◆ Exercise description ◆
Copy only those lines which run from the line containing "P3 pin 2: SIG -> GND" to the end of the entries below, both inclusive, exactly as written and with no pictures.

◆ Revision comparison data ◆

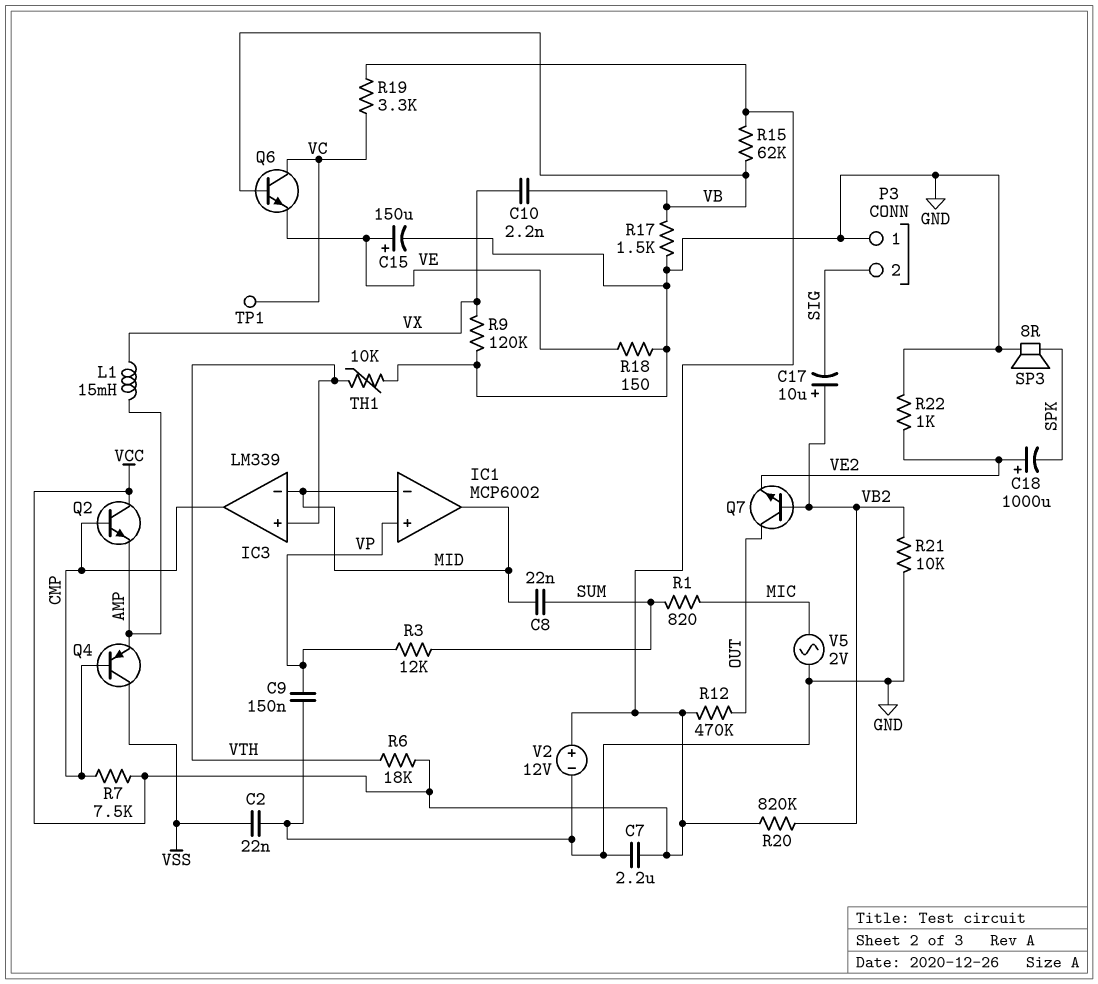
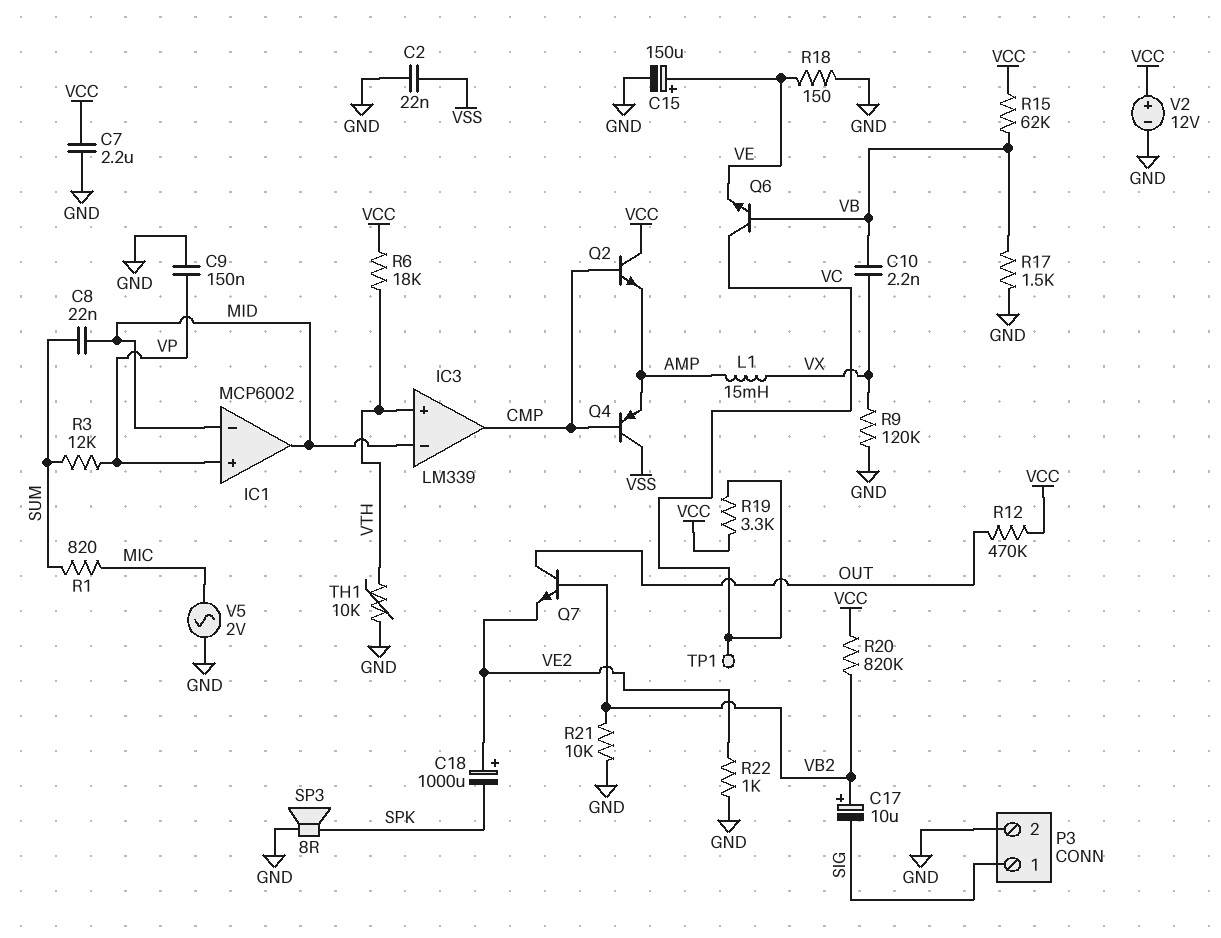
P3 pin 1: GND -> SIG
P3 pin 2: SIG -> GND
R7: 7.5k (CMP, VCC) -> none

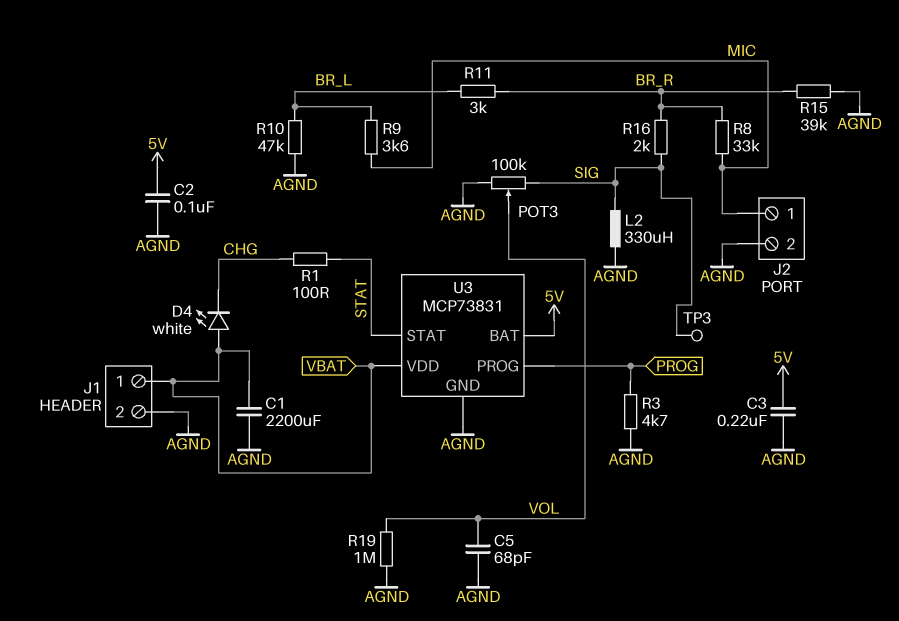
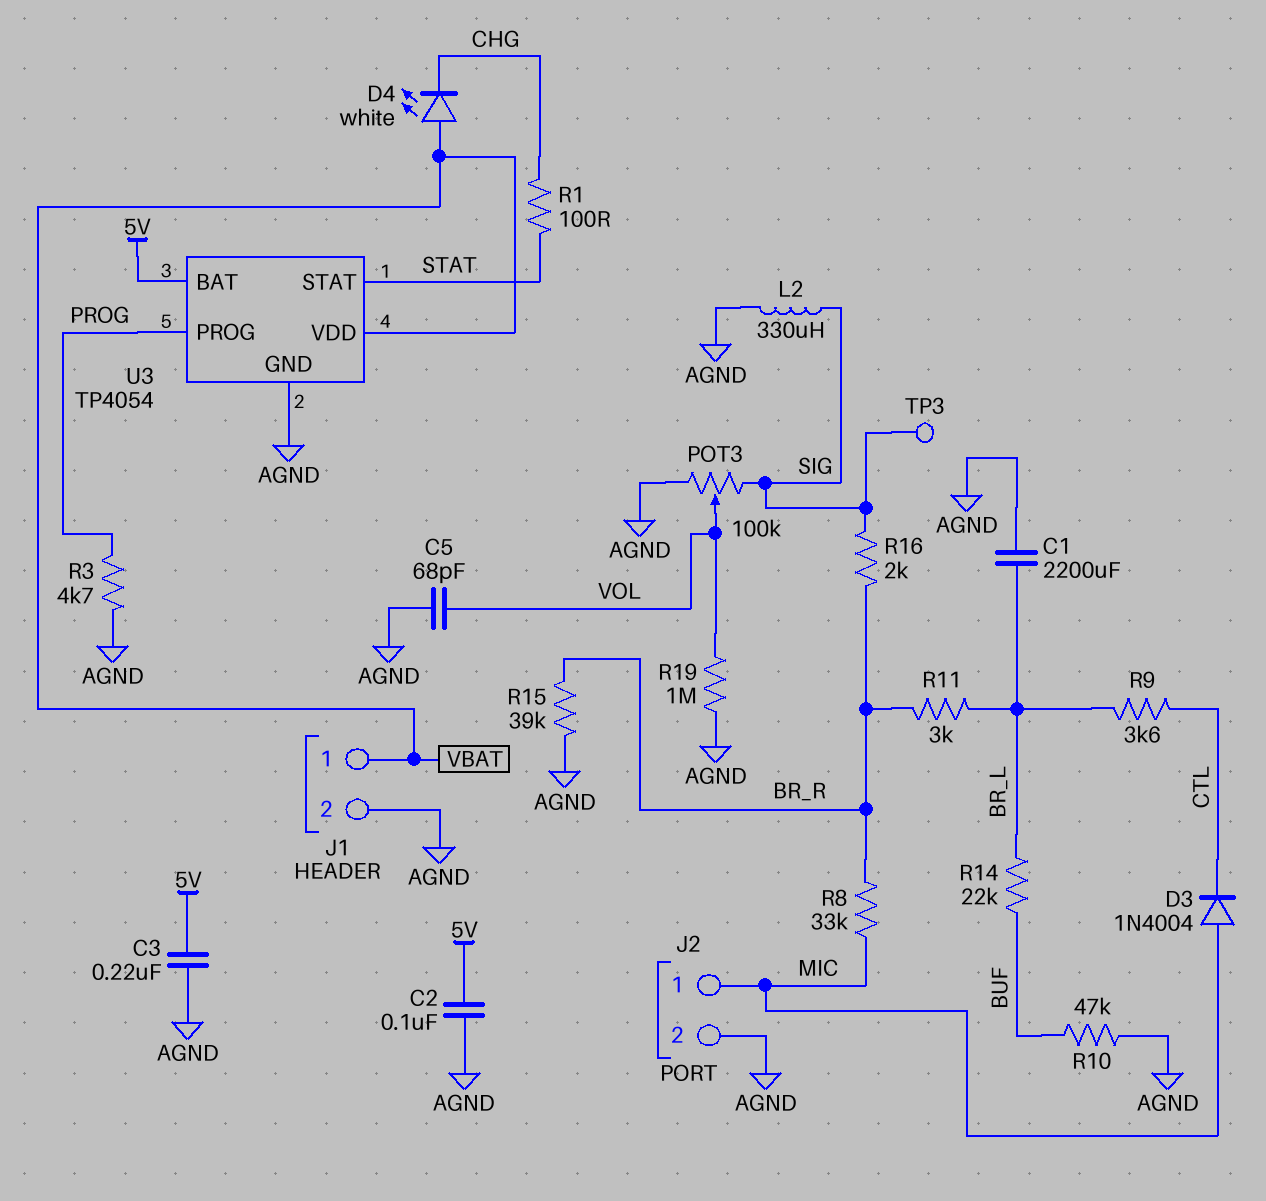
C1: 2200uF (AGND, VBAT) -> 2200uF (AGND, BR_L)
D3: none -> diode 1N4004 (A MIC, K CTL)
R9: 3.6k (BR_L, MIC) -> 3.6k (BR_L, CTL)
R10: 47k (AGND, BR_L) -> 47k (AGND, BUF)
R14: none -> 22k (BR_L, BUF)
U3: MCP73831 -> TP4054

◆ Written solution ◆
P3 pin 2: SIG -> GND
R7: 7.5k (CMP, VCC) -> none

C1: 2200uF (AGND, VBAT) -> 2200uF (AGND, BR_L)
D3: none -> diode 1N4004 (A MIC, K CTL)
R9: 3.6k (BR_L, MIC) -> 3.6k (BR_L, CTL)
R10: 47k (AGND, BR_L) -> 47k (AGND, BUF)
R14: none -> 22k (BR_L, BUF)
U3: MCP73831 -> TP4054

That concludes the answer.